** Instructions for the task **
Pictures are to be left out. Return exactly the lines below from the one with "The black rocket at <451, 197> disappeared." up to and including the one with "The orange stacking".
Segment Open
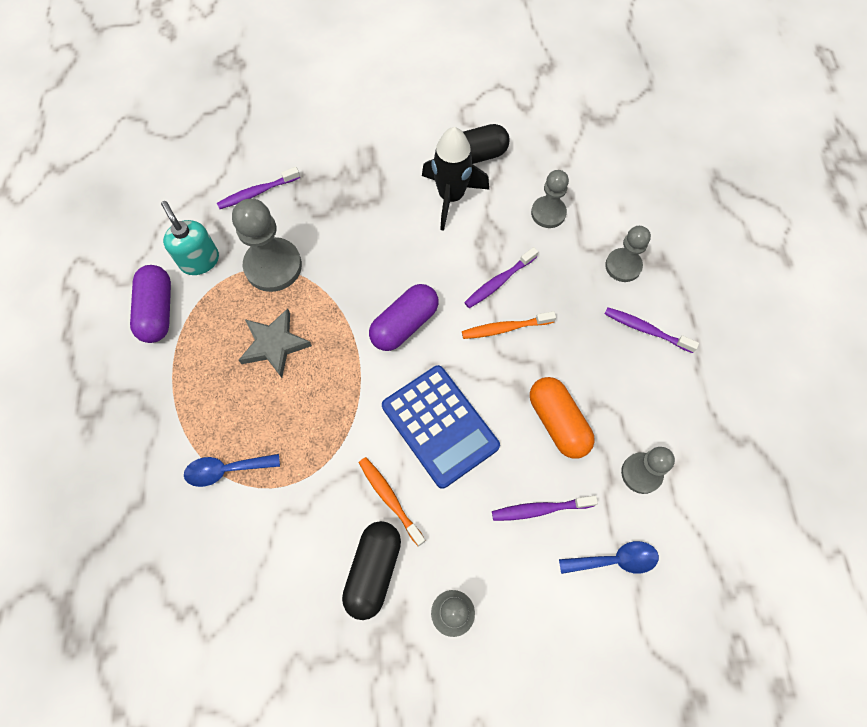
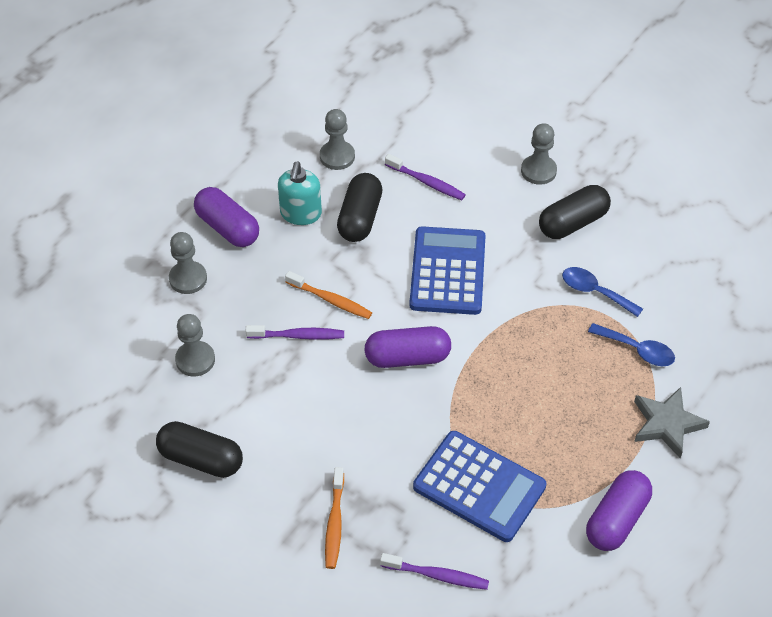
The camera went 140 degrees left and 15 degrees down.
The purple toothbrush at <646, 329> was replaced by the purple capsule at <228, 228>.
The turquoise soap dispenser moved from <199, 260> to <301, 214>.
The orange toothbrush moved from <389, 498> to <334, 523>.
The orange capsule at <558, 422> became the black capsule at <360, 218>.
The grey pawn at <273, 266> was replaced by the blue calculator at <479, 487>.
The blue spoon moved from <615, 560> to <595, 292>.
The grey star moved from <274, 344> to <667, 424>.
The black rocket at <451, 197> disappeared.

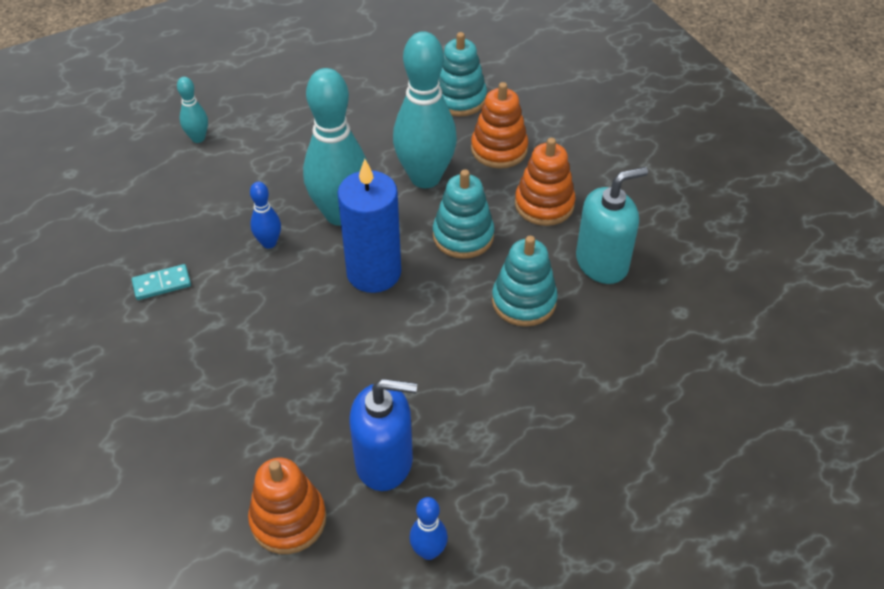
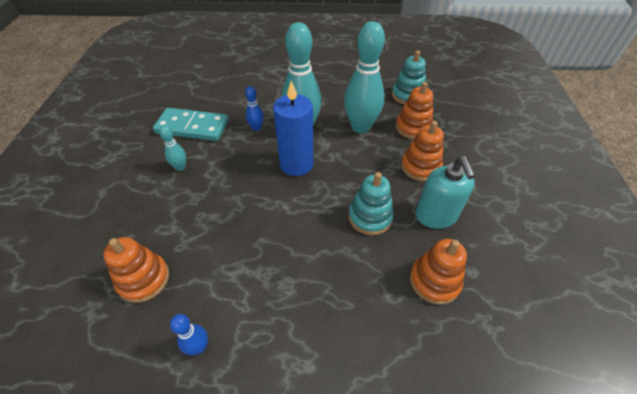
The camera went 30 degrees right and 0 degrees up.
The turquoise domino at <162, 284> changed to 2.18 times the size.
The turquoise bowling pin moved from <198, 138> to <180, 167>.
The orange stacking toy at <434, 281> appeared.
The turquoise soap dispenser at <602, 263> turned 75 degrees clockwise.
The blue soap dispenser at <384, 461> disappeared.
The turquoise stacking toy at <463, 236> disappeared.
Segment Closed
** Written solution **
The black rocket at <451, 197> disappeared.

The camera went 30 degrees right and 0 degrees up.
The turquoise domino at <162, 284> changed to 2.18 times the size.
The turquoise bowling pin moved from <198, 138> to <180, 167>.
The orange stacking toy at <434, 281> appeared.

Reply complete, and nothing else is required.